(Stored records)
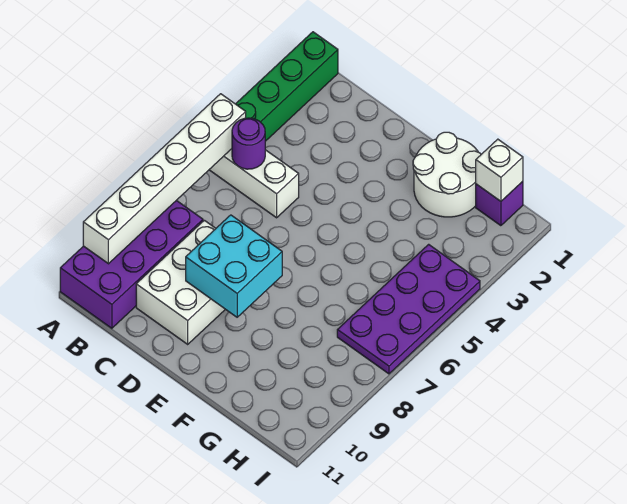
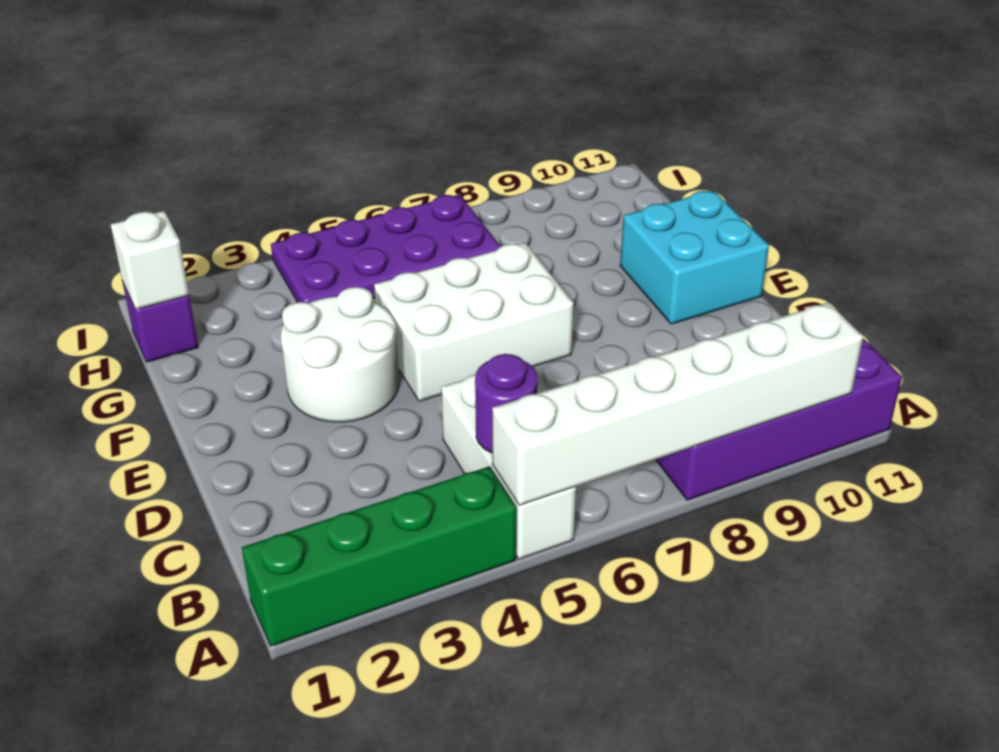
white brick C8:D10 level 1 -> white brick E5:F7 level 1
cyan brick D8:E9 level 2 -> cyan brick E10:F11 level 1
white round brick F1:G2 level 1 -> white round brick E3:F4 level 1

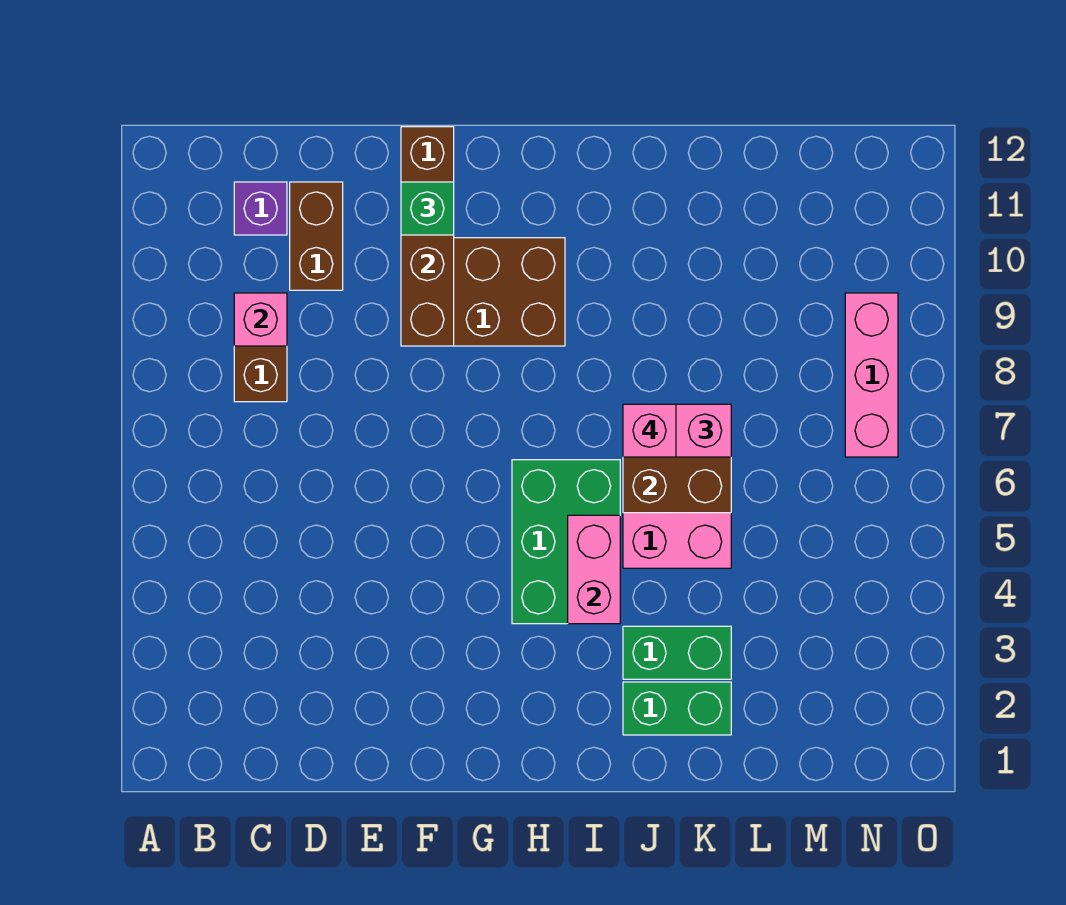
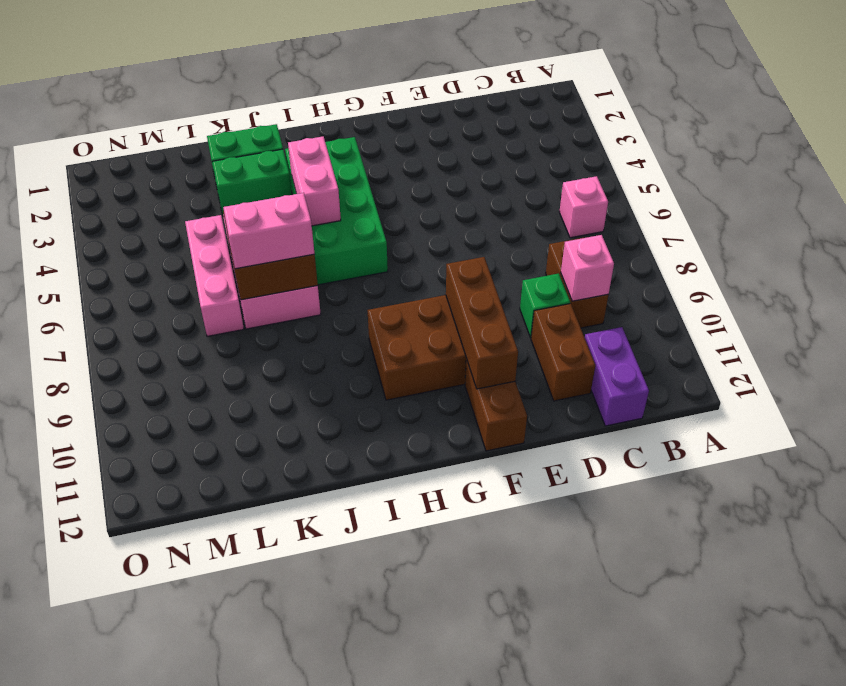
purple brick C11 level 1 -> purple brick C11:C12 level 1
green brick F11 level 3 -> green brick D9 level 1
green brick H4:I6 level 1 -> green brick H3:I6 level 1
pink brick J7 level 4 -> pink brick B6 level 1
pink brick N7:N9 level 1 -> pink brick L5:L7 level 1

Required work:
Which lines of the entries above contain the word "white"? Copy each of them.

Solution to this exercise:
white brick C8:D10 level 1 -> white brick E5:F7 level 1
white round brick F1:G2 level 1 -> white round brick E3:F4 level 1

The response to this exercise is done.